> [EXTRACTED RECORDS]:
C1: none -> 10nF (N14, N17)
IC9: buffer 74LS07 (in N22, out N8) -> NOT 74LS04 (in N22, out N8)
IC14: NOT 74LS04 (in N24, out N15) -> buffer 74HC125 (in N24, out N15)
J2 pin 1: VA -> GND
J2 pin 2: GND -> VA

---

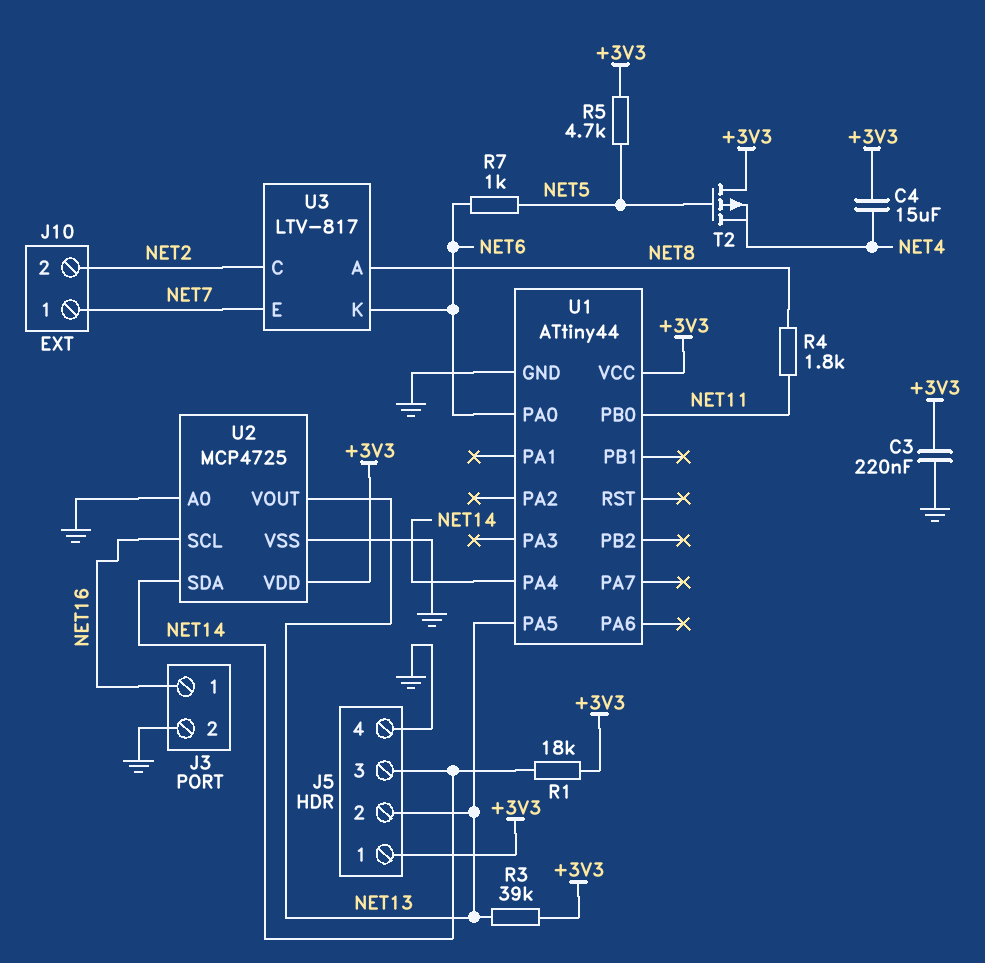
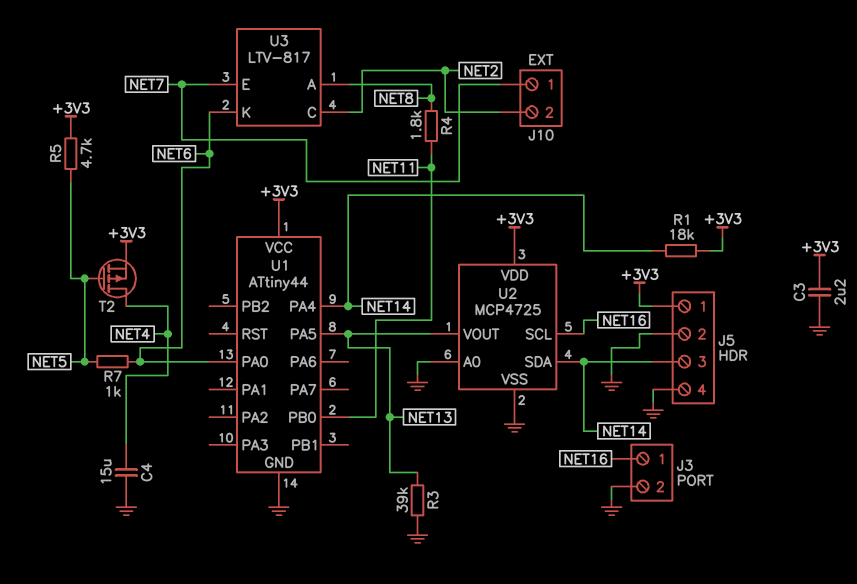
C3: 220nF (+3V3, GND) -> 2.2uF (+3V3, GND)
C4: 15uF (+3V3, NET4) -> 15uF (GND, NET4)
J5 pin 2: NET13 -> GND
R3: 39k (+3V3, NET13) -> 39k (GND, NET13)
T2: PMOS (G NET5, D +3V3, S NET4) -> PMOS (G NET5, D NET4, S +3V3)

...

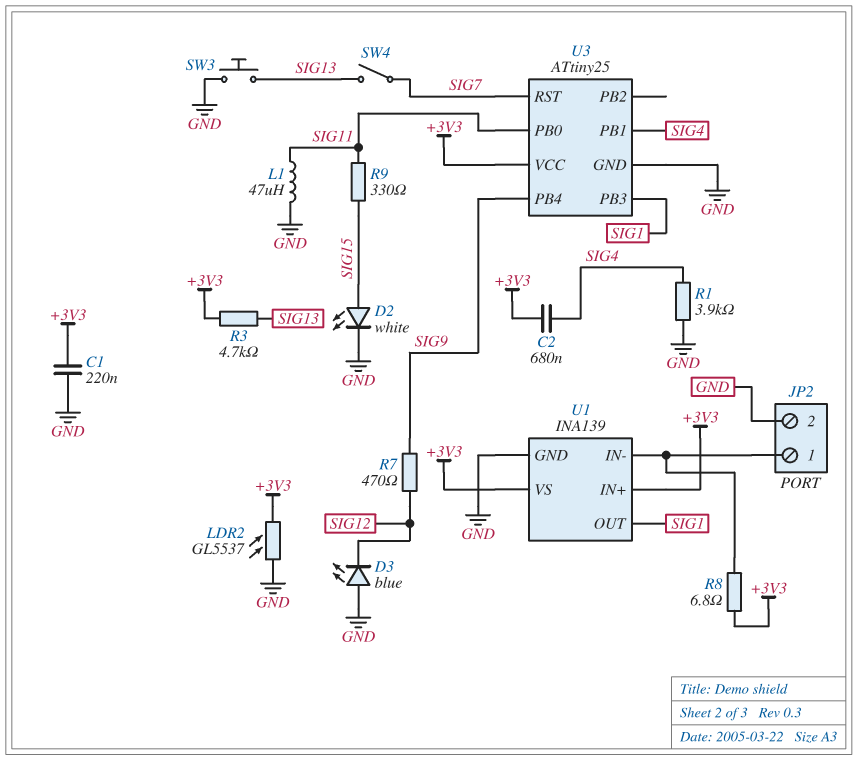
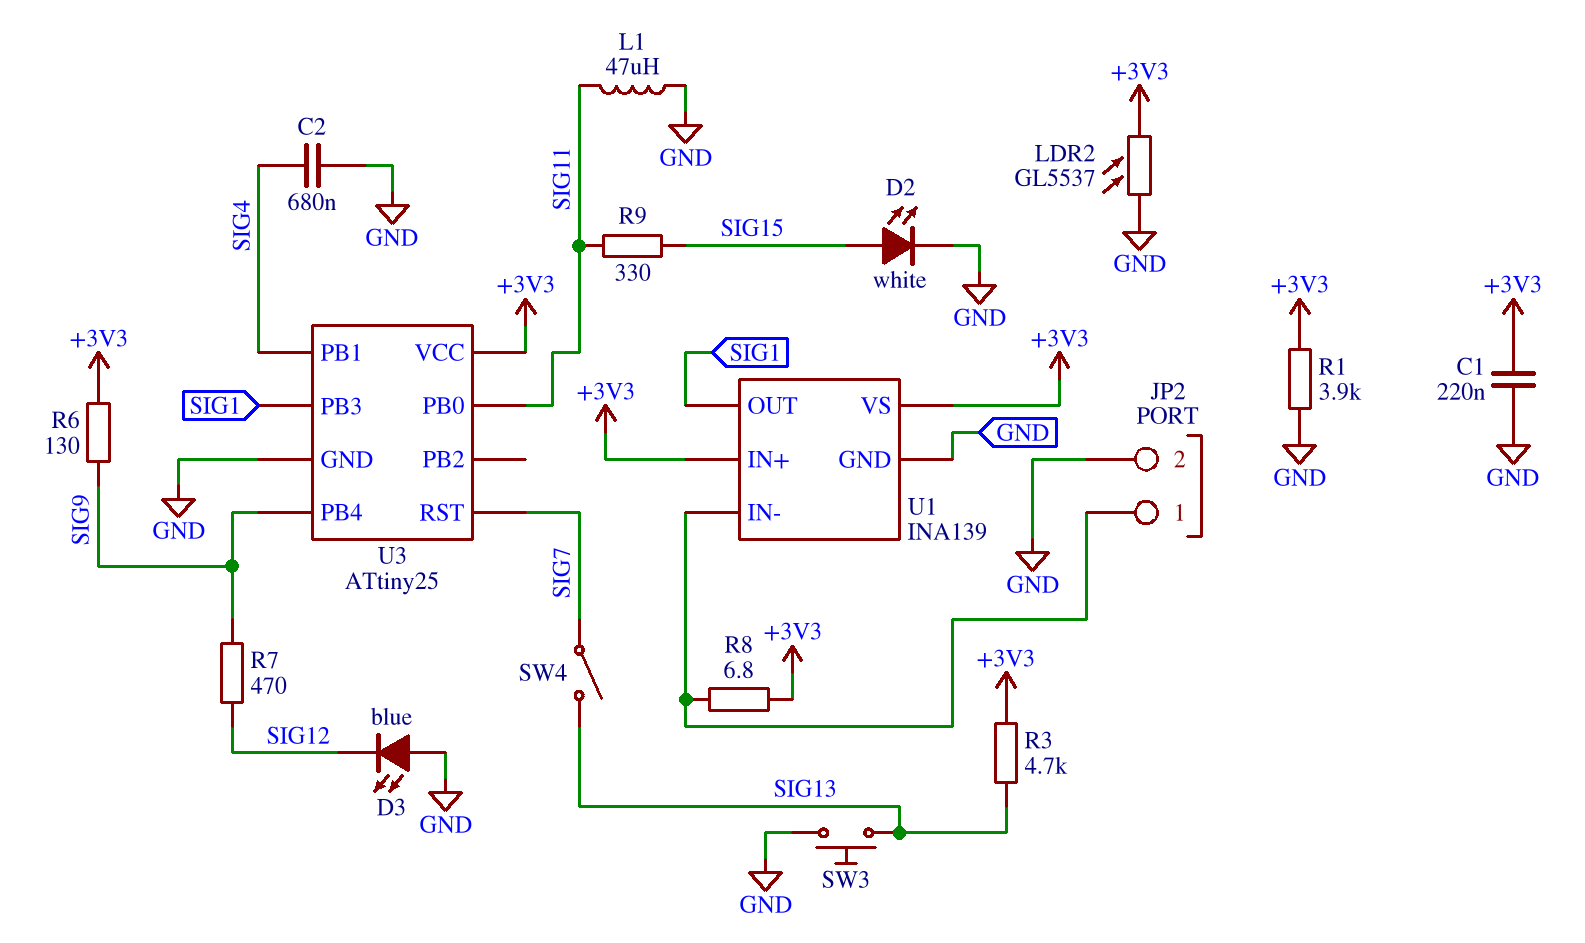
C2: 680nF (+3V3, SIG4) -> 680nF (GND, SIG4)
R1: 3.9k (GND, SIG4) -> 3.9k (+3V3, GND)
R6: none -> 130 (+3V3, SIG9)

> [WHAT IS BEING ASKED]: Please transcribe exactly the lines above from the line that has "C1: none -> 10nF (N14, N17)" up to and including the line that has "J2 pin 2: GND -> VA"; no other line belongs in the answer.

> [RESULT OF THE EXERCISE]:
C1: none -> 10nF (N14, N17)
IC9: buffer 74LS07 (in N22, out N8) -> NOT 74LS04 (in N22, out N8)
IC14: NOT 74LS04 (in N24, out N15) -> buffer 74HC125 (in N24, out N15)
J2 pin 1: VA -> GND
J2 pin 2: GND -> VA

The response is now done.